## EXERCISE AIM
Search the records for the word "moved". Copy every line where it appears.

## AVAILABLE DATA
* * * * * * *

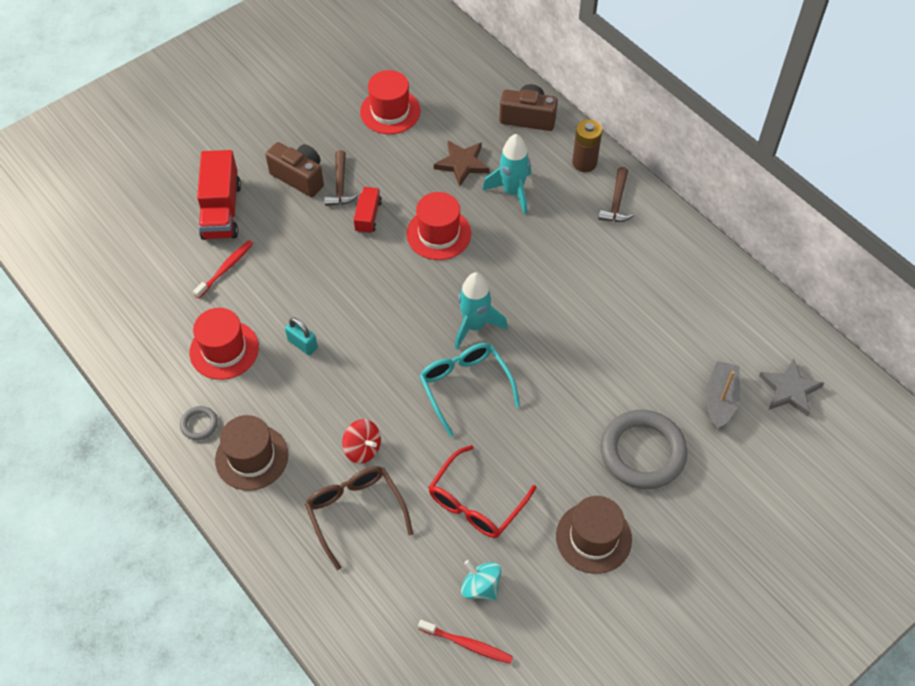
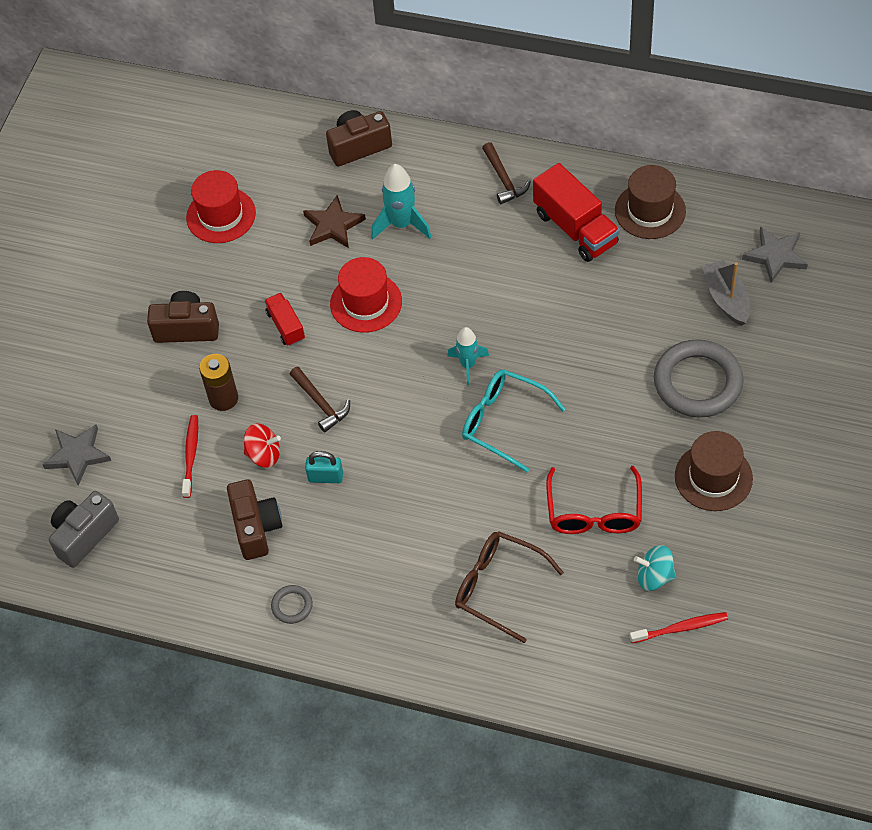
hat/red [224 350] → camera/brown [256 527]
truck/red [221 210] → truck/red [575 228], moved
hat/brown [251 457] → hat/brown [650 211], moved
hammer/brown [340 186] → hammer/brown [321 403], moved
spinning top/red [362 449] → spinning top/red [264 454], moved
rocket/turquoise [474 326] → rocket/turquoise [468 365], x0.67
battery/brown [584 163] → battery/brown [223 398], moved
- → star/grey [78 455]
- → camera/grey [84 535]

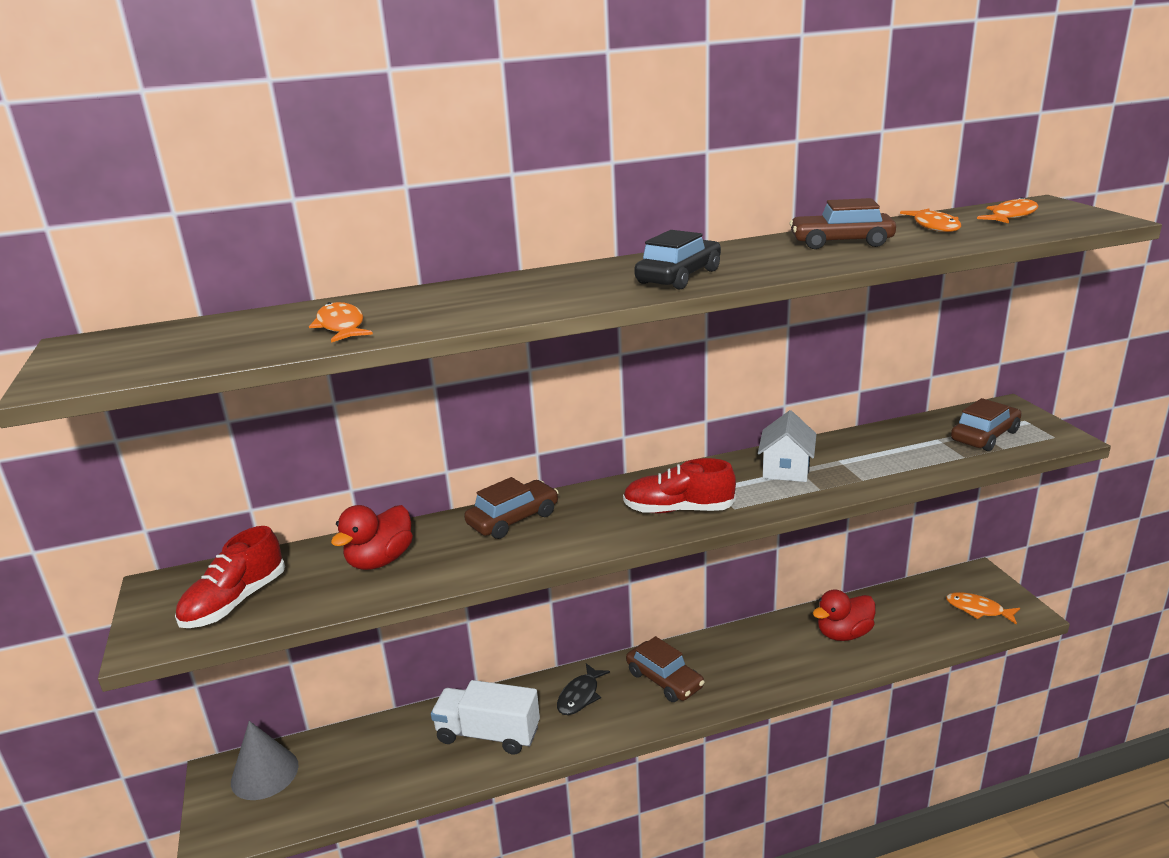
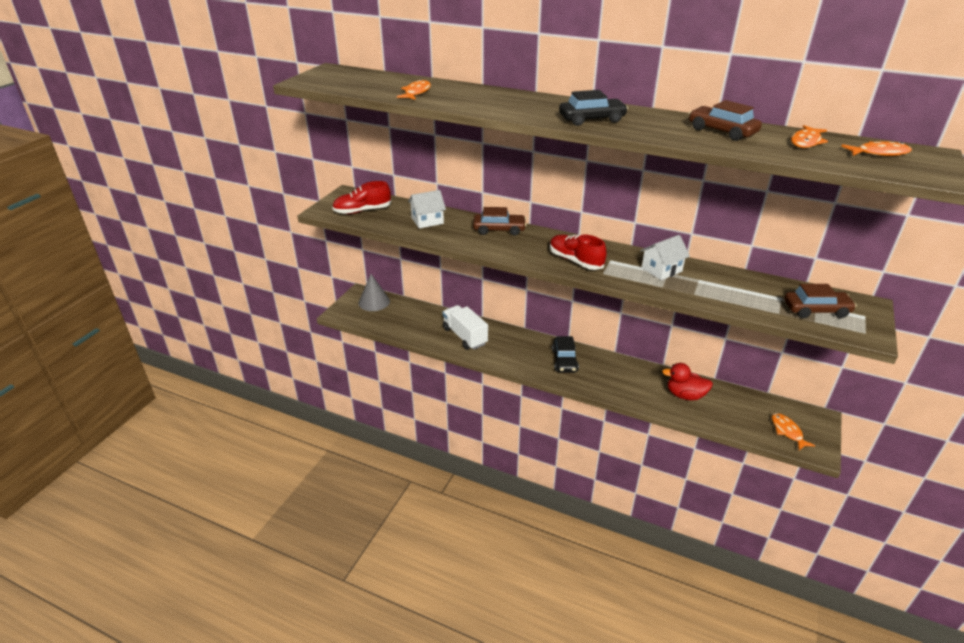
duck/red [380 560] → house/white [427 220]
fish/black [580 696] → -
car/brown [664 680] → car/black [564 360]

* * * * * * *

## ANSWER FOR THIS EXERCISE
truck/red [221 210] → truck/red [575 228], moved
hat/brown [251 457] → hat/brown [650 211], moved
hammer/brown [340 186] → hammer/brown [321 403], moved
spinning top/red [362 449] → spinning top/red [264 454], moved
battery/brown [584 163] → battery/brown [223 398], moved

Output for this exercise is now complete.